Image sets with object changes:
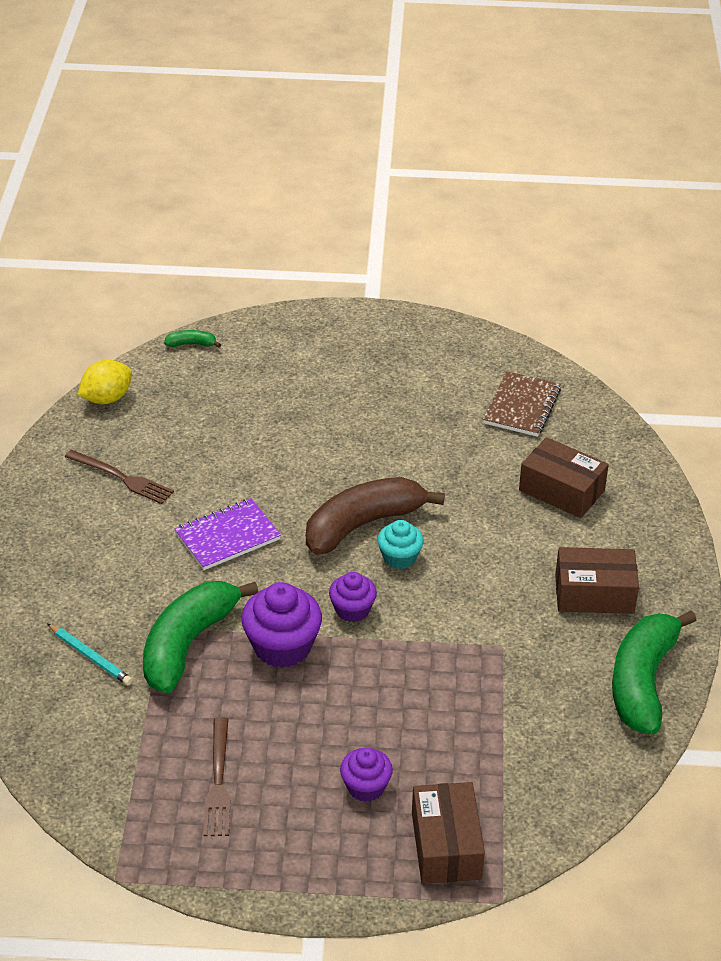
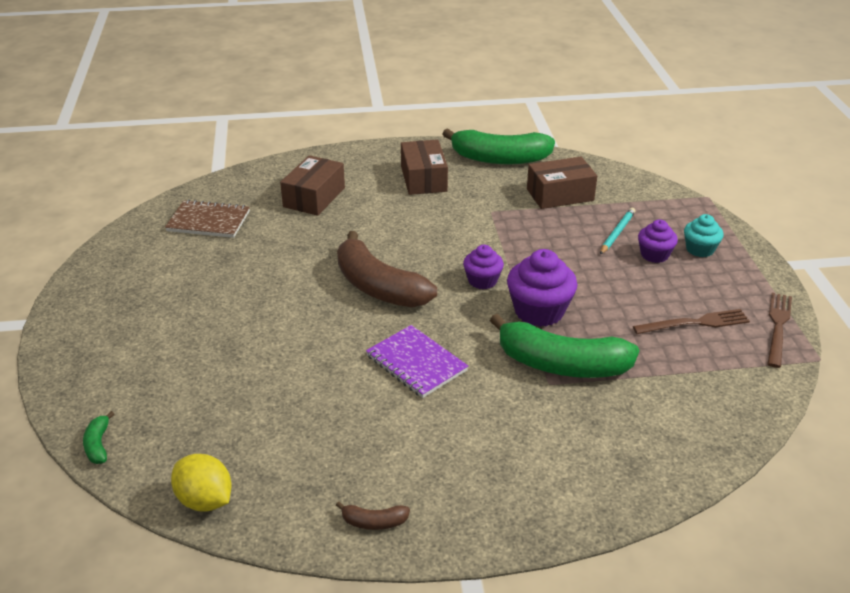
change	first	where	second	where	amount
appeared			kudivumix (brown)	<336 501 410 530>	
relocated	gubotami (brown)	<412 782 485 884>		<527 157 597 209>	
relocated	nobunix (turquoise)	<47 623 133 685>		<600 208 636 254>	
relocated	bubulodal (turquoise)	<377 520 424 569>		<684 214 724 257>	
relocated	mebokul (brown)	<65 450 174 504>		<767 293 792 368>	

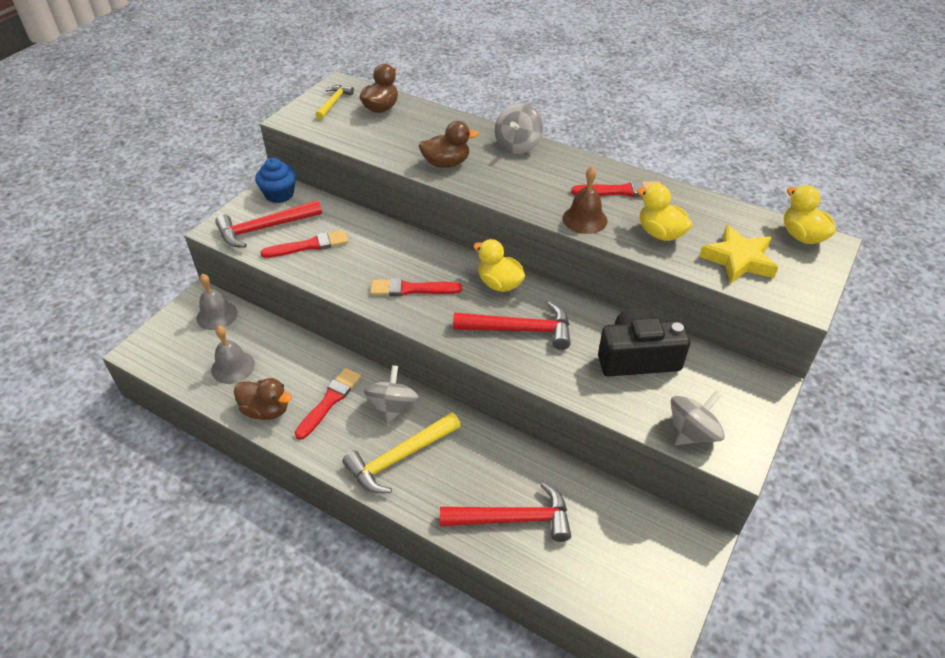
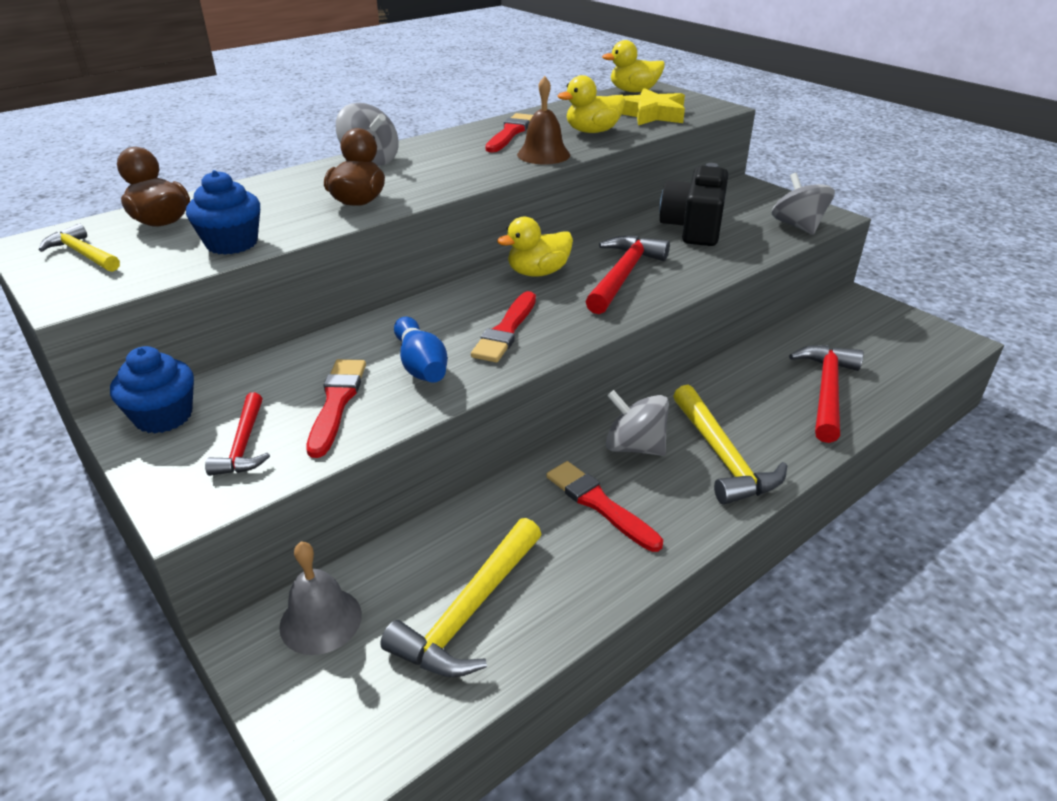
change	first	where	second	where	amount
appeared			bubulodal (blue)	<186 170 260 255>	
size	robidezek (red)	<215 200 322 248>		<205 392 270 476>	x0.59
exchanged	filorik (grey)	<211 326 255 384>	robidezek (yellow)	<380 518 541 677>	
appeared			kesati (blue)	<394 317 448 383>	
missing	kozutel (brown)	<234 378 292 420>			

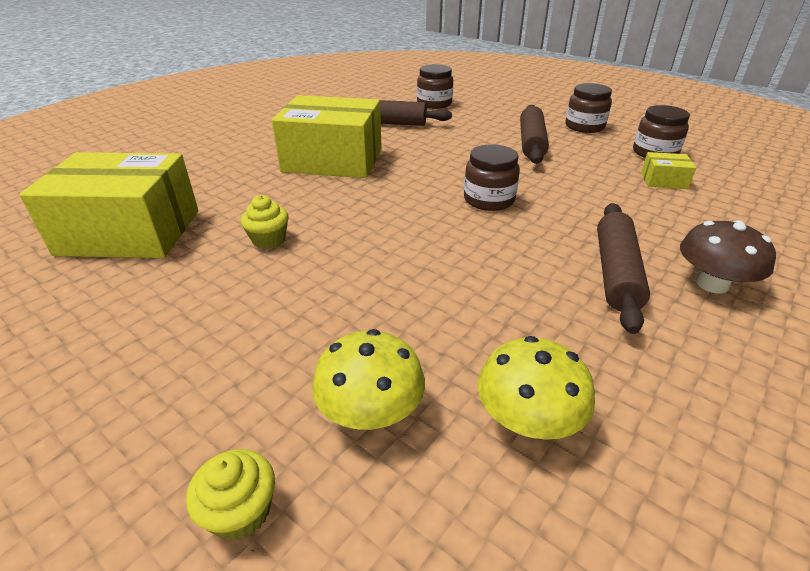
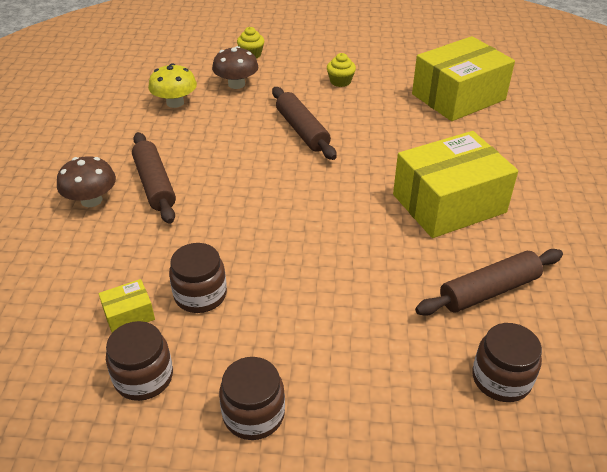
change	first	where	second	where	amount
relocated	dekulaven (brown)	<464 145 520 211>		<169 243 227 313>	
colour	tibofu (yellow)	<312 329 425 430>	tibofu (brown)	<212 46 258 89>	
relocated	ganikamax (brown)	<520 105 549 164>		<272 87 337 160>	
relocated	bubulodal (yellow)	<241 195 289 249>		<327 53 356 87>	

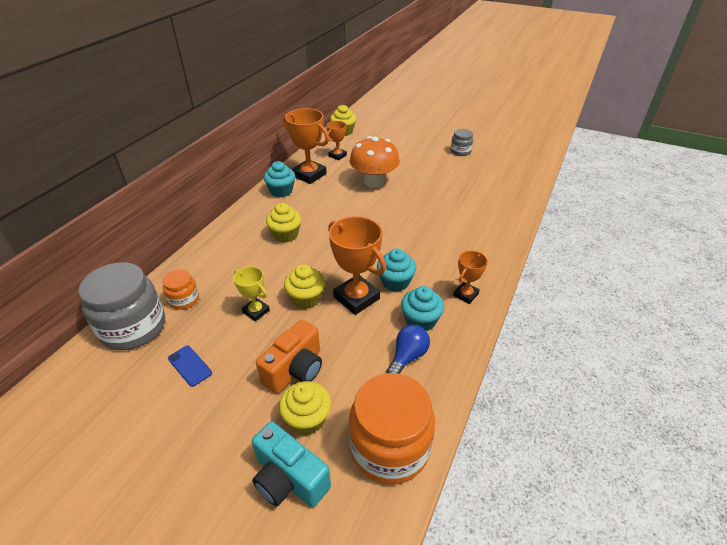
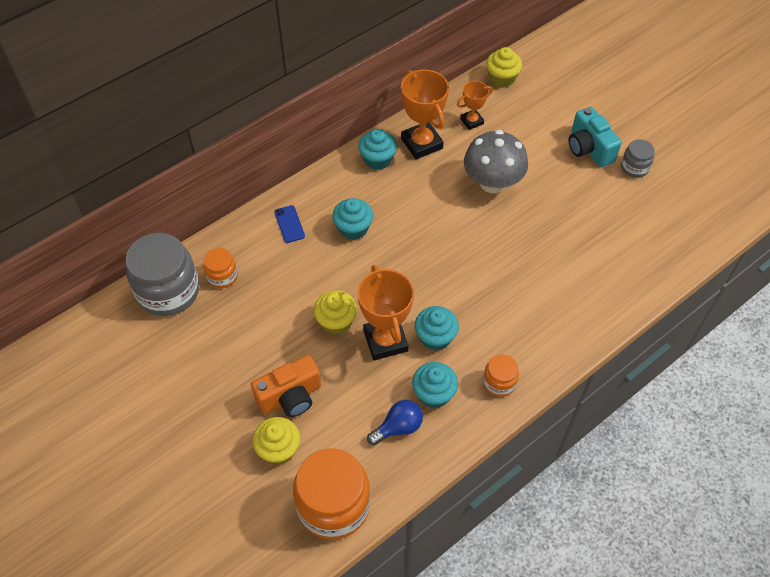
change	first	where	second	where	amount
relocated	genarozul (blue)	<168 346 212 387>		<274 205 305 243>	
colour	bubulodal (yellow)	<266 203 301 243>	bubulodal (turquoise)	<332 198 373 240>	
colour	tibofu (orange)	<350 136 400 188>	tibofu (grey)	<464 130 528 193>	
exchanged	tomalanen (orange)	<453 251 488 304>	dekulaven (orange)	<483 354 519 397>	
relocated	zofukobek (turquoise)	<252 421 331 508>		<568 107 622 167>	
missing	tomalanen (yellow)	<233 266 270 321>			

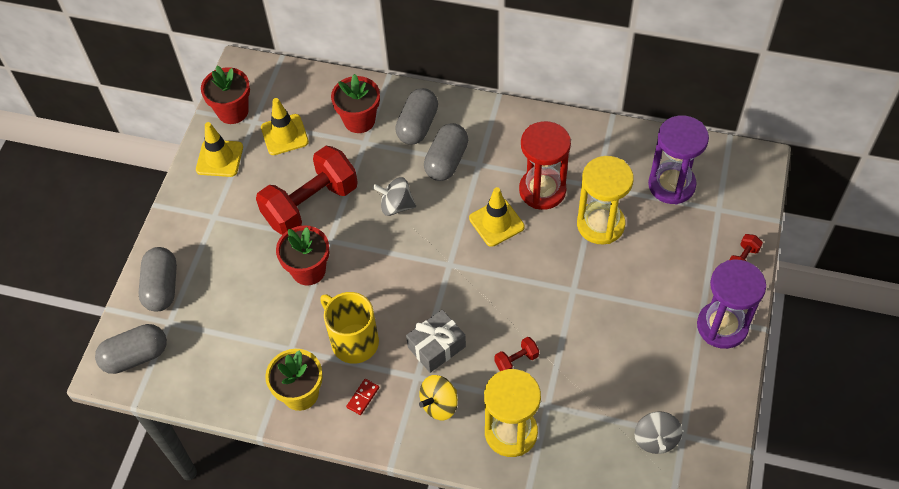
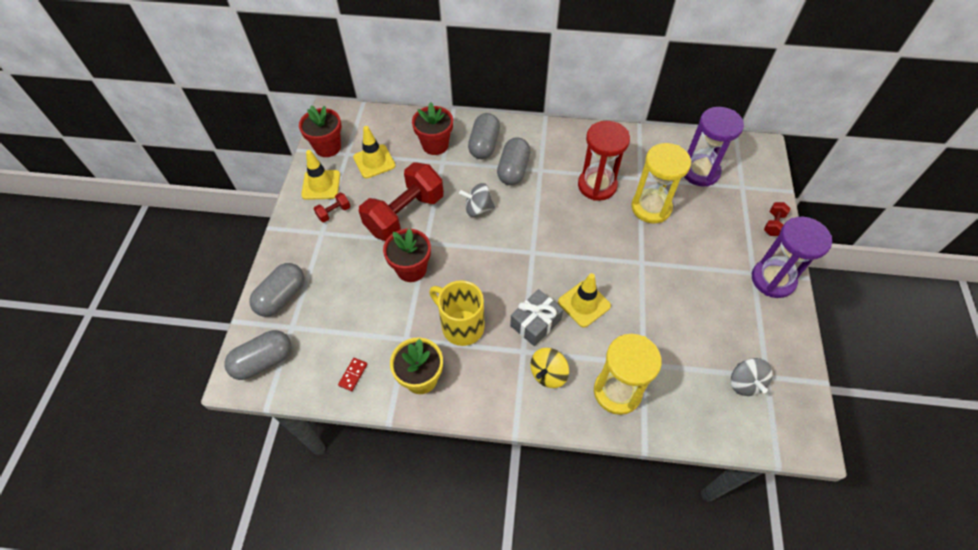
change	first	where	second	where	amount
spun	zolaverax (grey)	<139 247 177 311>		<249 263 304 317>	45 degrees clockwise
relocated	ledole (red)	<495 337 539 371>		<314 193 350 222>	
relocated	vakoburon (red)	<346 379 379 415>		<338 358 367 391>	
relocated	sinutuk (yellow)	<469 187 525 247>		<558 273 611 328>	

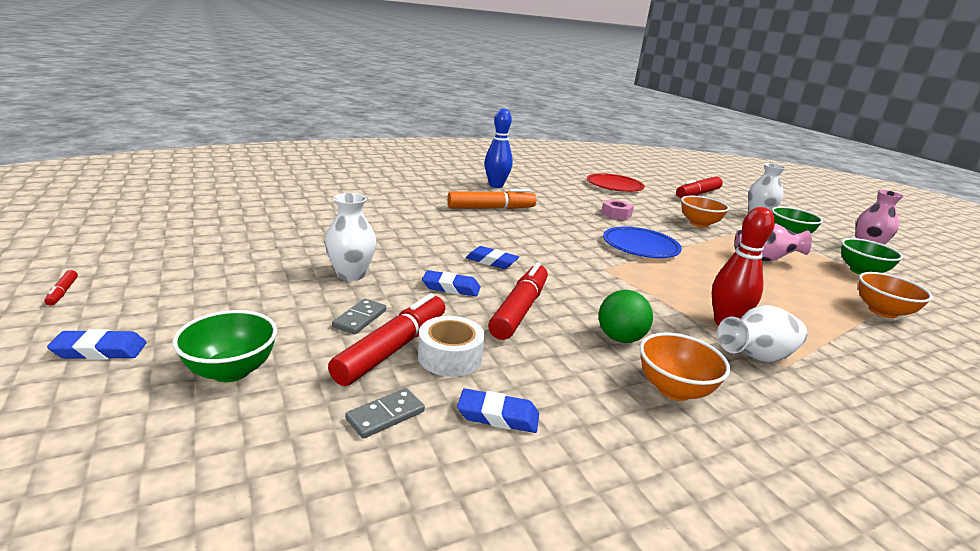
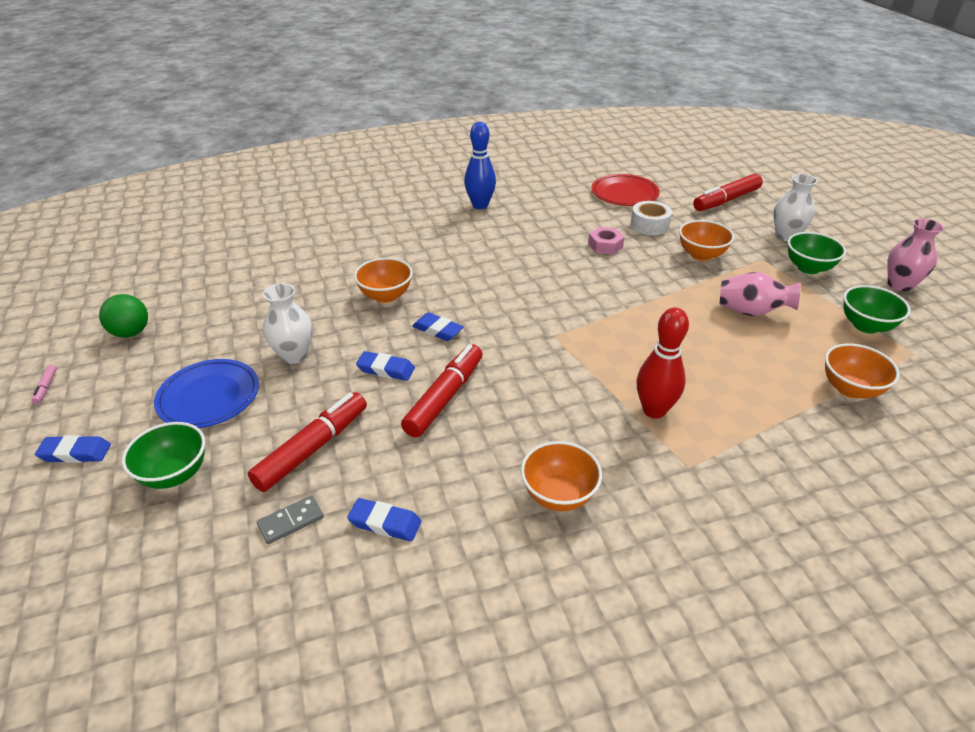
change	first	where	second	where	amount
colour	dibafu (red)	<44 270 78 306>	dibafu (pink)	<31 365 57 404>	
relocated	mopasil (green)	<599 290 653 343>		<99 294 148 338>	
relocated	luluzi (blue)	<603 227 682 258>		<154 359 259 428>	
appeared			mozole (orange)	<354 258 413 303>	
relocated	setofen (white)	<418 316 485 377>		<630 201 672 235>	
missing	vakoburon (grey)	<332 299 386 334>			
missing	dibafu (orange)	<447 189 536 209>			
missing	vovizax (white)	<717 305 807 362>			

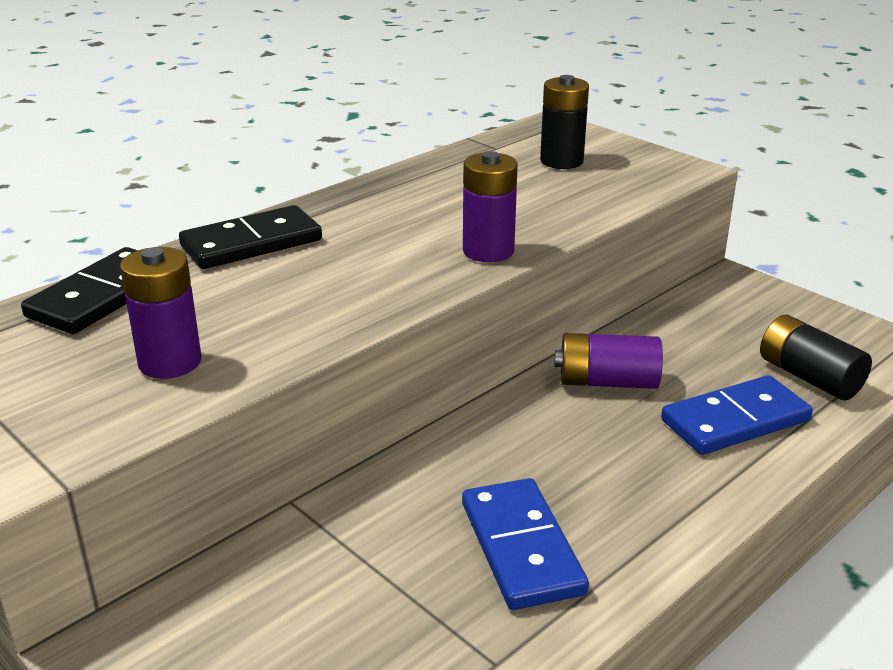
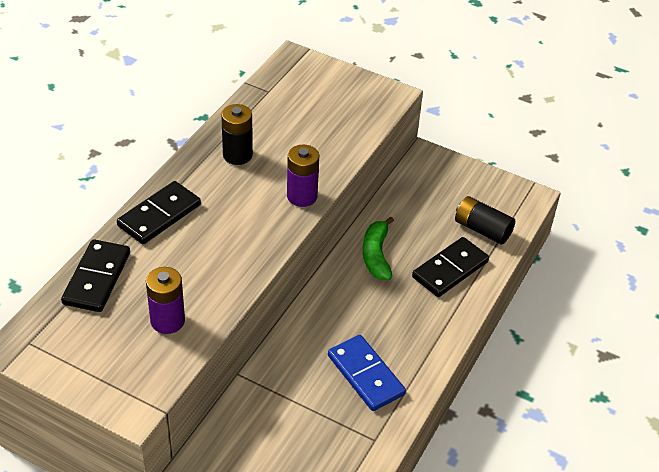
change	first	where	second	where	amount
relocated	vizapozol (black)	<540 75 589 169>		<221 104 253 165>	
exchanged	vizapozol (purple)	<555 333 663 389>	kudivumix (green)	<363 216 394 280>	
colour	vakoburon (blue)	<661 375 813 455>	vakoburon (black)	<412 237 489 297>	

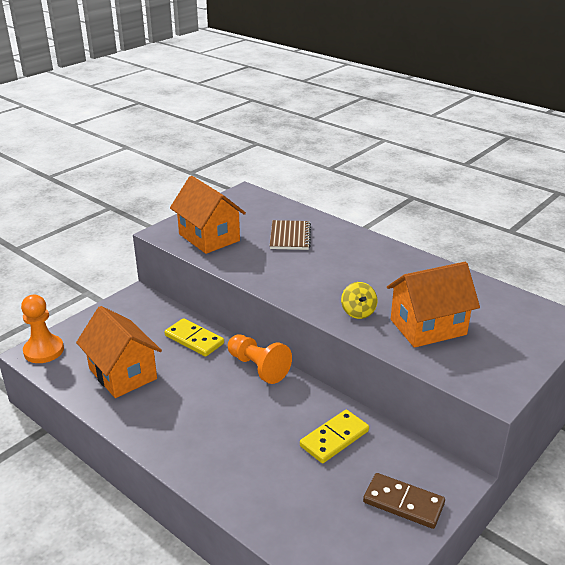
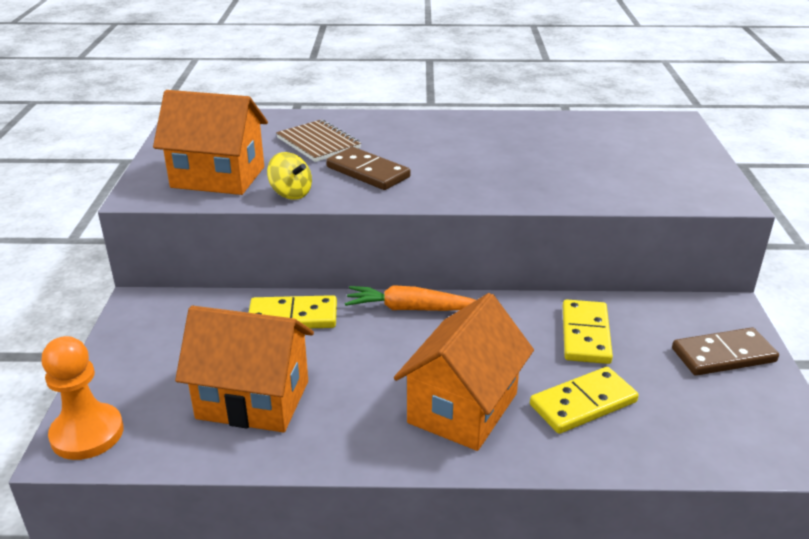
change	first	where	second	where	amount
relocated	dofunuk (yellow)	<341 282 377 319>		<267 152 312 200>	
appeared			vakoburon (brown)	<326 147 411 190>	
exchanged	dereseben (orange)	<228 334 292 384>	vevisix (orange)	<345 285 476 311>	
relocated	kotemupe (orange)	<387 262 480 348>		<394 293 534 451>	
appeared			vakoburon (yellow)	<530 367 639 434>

WHAT IS EXPECTED:
Set down the records above exactly as written, beginning with the first line and ending with the line that contains "208 636 254>", and do not include pictures.

ANSWER:
change	first	where	second	where	amount
appeared			kudivumix (brown)	<336 501 410 530>	
relocated	gubotami (brown)	<412 782 485 884>		<527 157 597 209>	
relocated	nobunix (turquoise)	<47 623 133 685>		<600 208 636 254>	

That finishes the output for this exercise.